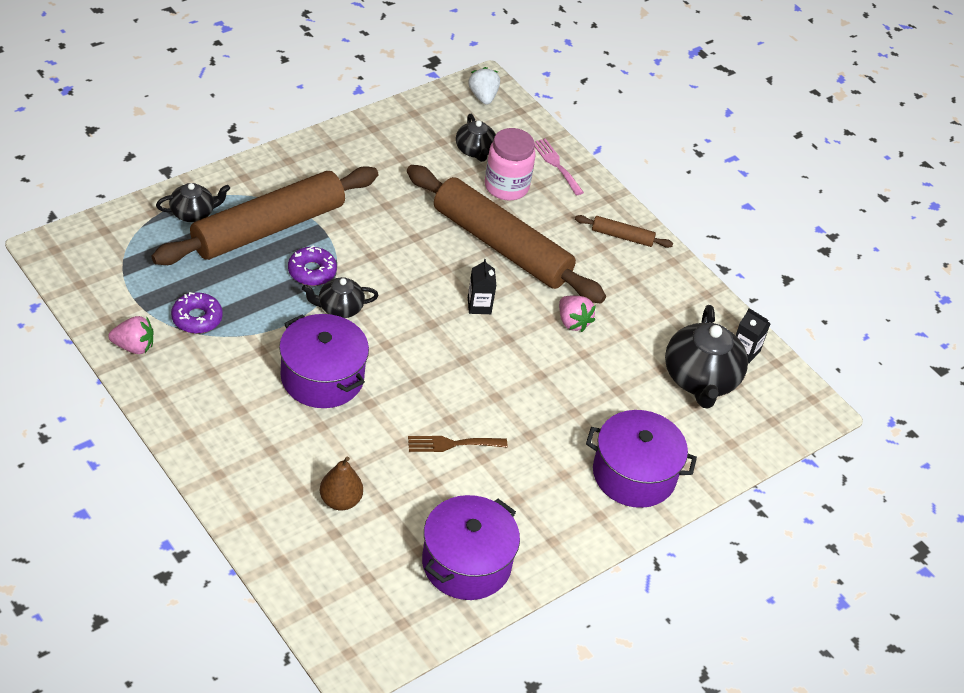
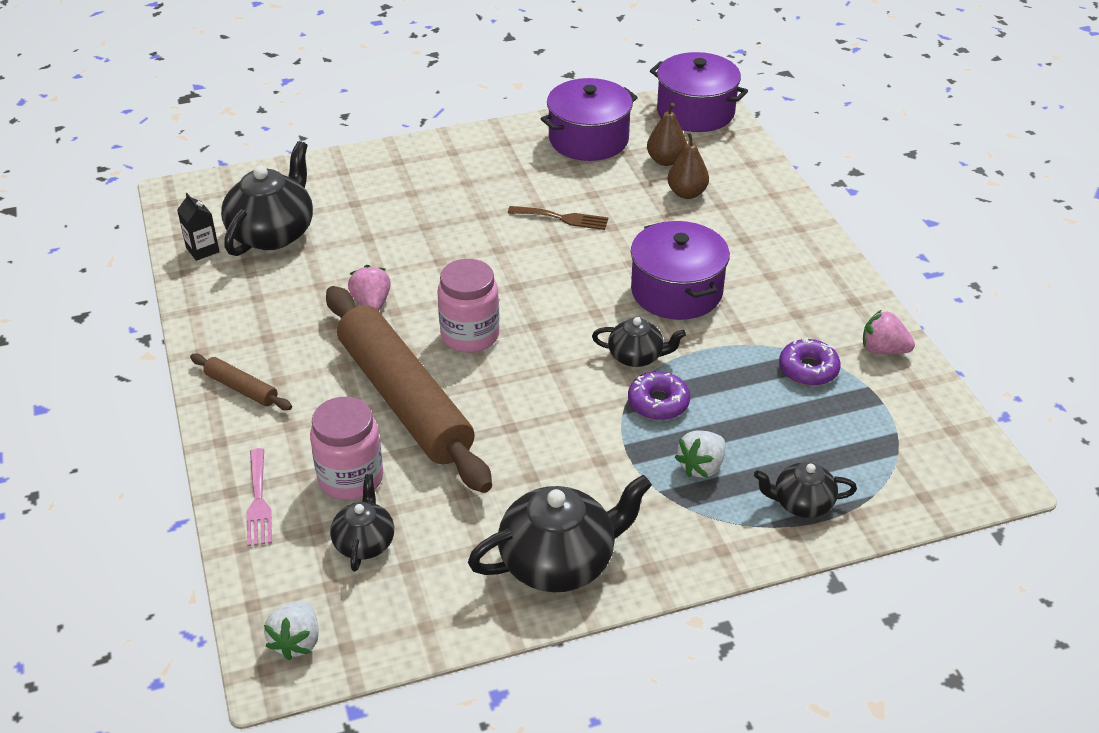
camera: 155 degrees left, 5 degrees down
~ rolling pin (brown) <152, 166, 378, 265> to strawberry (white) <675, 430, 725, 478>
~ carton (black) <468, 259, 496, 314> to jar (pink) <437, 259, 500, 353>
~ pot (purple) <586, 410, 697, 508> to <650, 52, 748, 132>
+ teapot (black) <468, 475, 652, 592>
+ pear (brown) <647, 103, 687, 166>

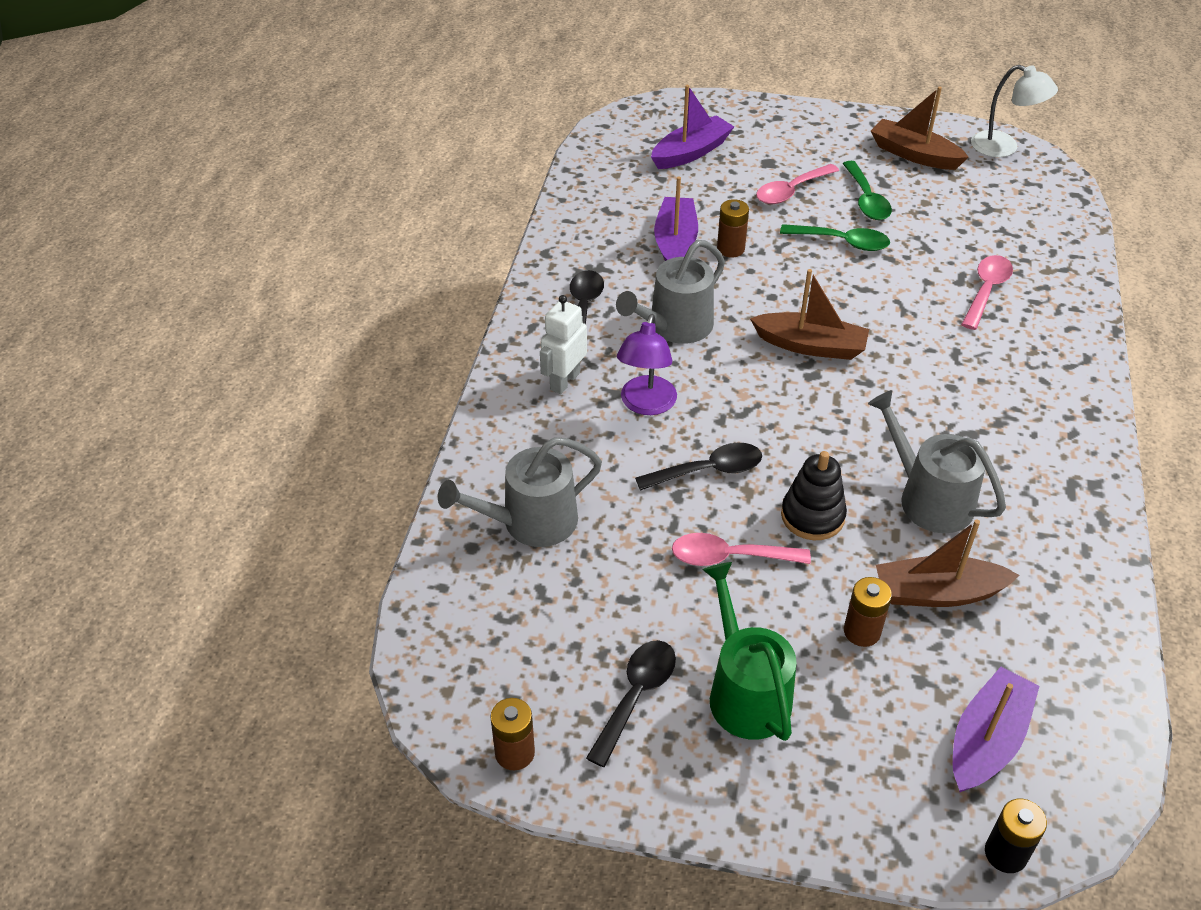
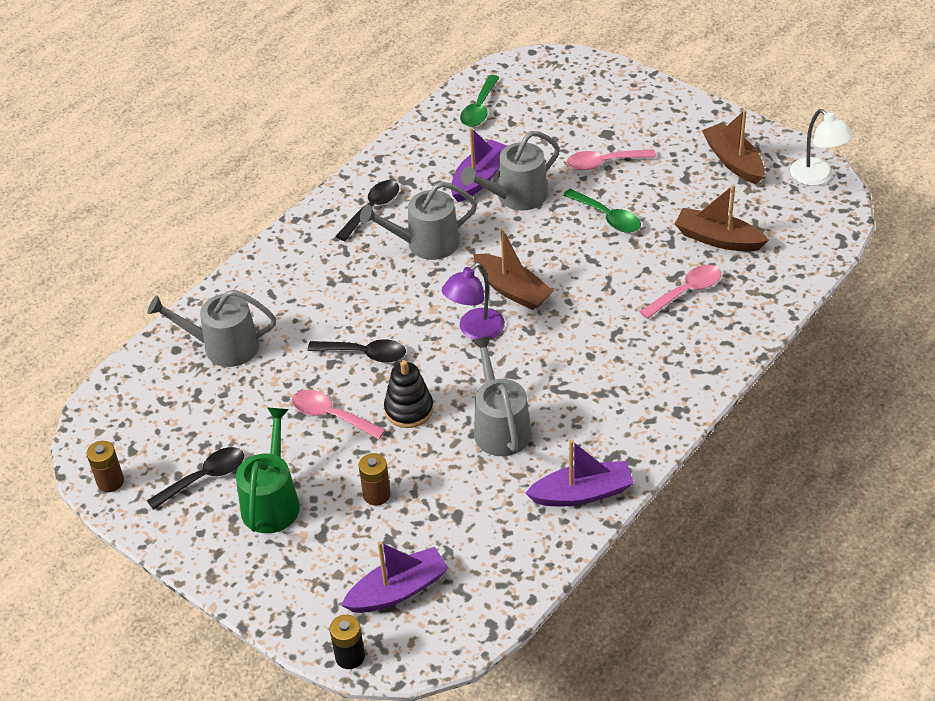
camera: 30 degrees right, 0 degrees up
- robot (white) <540, 295, 587, 394>
~ lamp (purple) <617, 314, 677, 415> to <442, 262, 505, 340>
~ boat (purple) <651, 85, 734, 169> to <525, 440, 634, 506>
~ battery (brown) <717, 199, 749, 257> to watering can (grey) <461, 131, 560, 211>
~ spoon (green) <842, 161, 892, 220> to <460, 75, 500, 127>
~ boat (brown) <876, 519, 1019, 607> to <675, 184, 769, 251>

* * * * * * * * *

### WORK TO COMPLETE
Search the material for "black" and copy each matching line.

### EXERCISE RESULT
~ carton (black) <468, 259, 496, 314> to jar (pink) <437, 259, 500, 353>
+ teapot (black) <468, 475, 652, 592>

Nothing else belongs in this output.